[SUPPLIED ENTRIES — start]

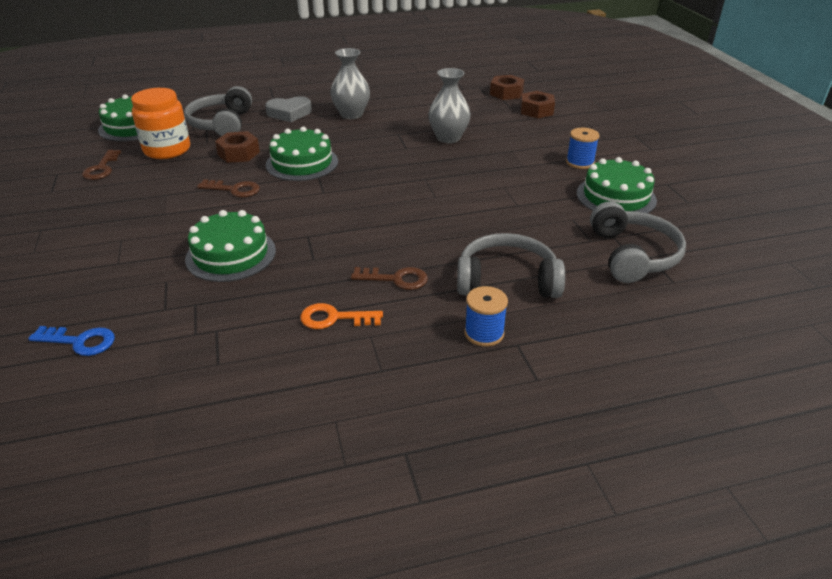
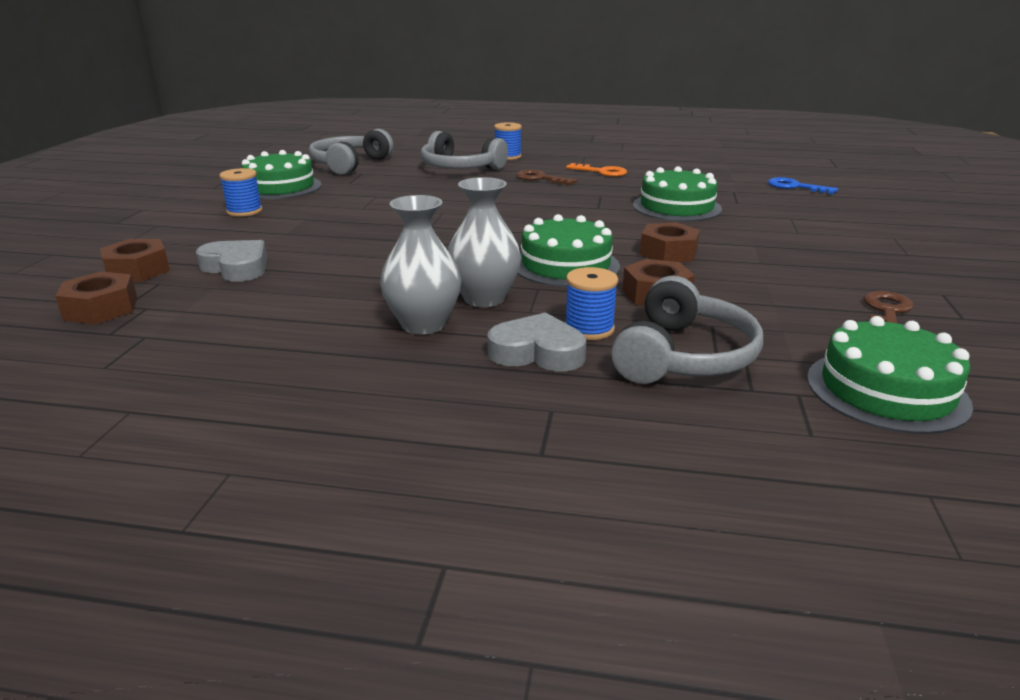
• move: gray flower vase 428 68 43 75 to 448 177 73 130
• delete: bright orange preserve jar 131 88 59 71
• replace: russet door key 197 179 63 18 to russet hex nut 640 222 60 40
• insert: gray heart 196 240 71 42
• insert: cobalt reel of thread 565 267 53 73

[SUPPLIED ENTRIES — finish]

- _TASK OBJECTIVE_: Where a line contains the word "insert", copy that line from the listing above.

- _RESPONSE TO THIS EXERCISE_:
• insert: gray heart 196 240 71 42
• insert: cobalt reel of thread 565 267 53 73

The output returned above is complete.